▸ **Your task**
Pictures appear among the records below and must be omitted. Repeat exactly the lines from the line with "(350, 356) = (601, 169): white" to the line with "(394, 266) = (501, 260): black", both included.

Start of Task input

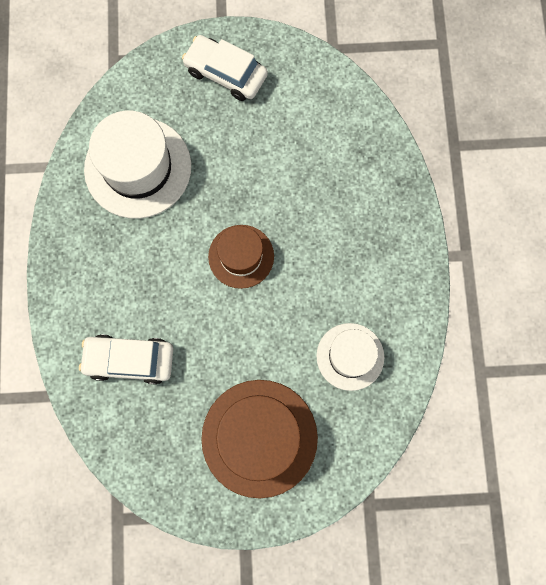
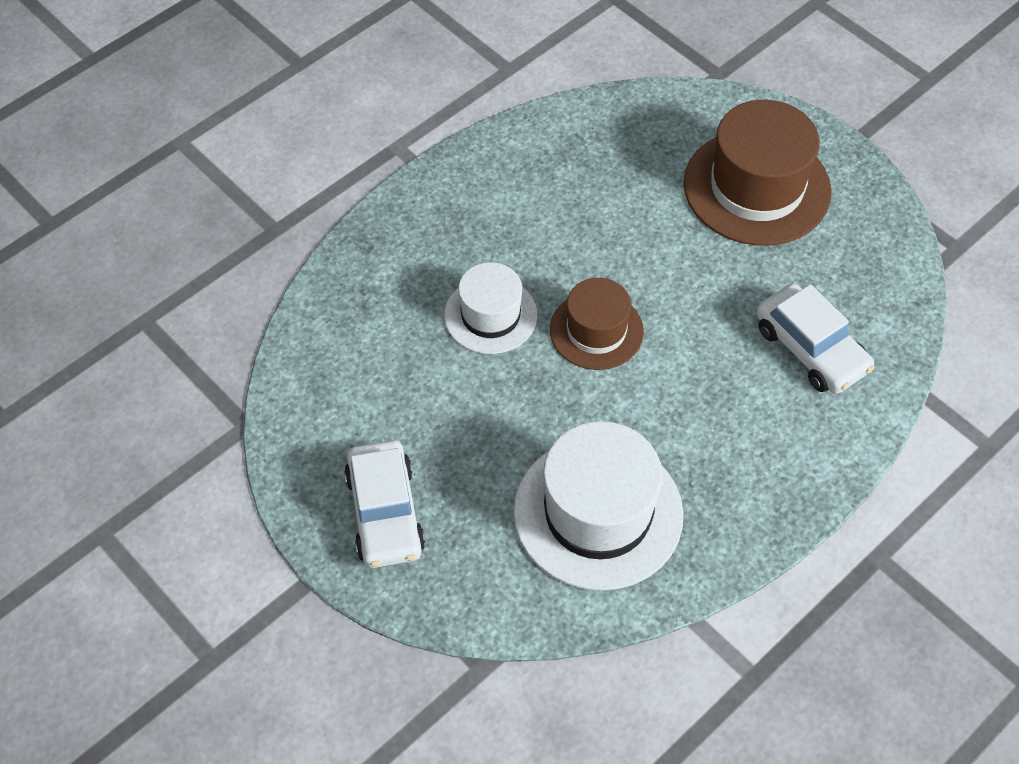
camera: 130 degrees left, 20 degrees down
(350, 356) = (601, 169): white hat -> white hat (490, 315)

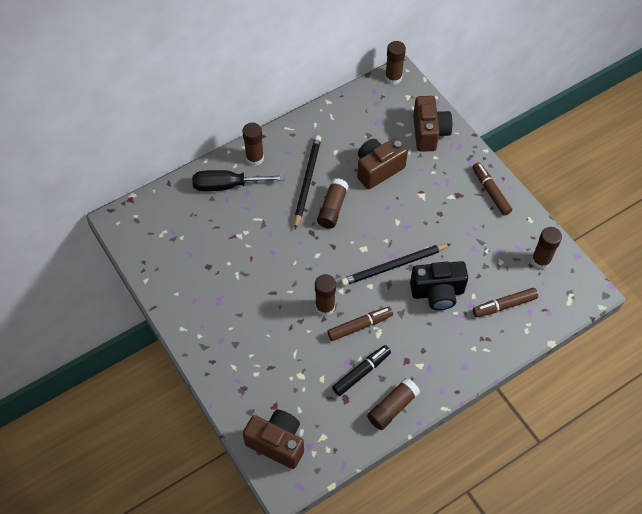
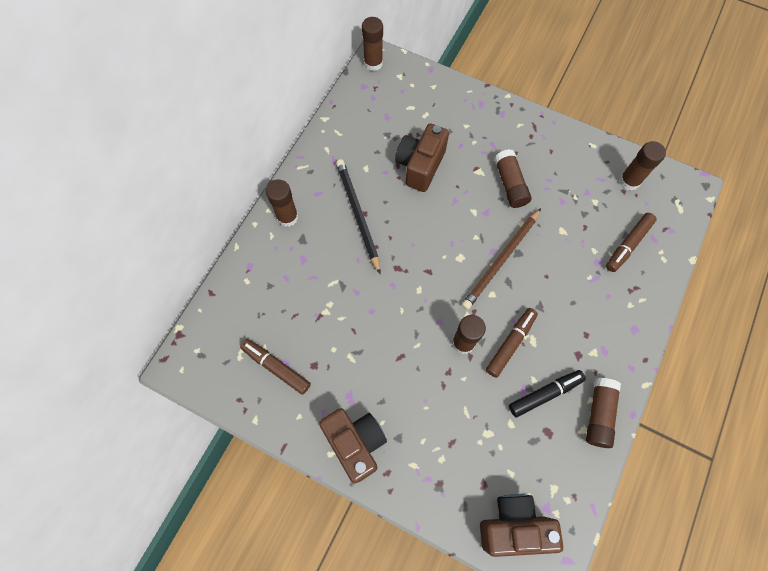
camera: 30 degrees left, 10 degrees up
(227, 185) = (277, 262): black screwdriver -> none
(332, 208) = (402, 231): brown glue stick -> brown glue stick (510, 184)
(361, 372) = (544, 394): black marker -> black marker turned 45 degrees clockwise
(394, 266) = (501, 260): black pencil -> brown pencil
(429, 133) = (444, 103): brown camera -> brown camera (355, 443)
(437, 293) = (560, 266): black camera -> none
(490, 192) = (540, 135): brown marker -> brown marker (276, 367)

End of Task input

▸ **Task output**
(350, 356) = (601, 169): white hat -> white hat (490, 315)

camera: 30 degrees left, 10 degrees up
(227, 185) = (277, 262): black screwdriver -> none
(332, 208) = (402, 231): brown glue stick -> brown glue stick (510, 184)
(361, 372) = (544, 394): black marker -> black marker turned 45 degrees clockwise
(394, 266) = (501, 260): black pencil -> brown pencil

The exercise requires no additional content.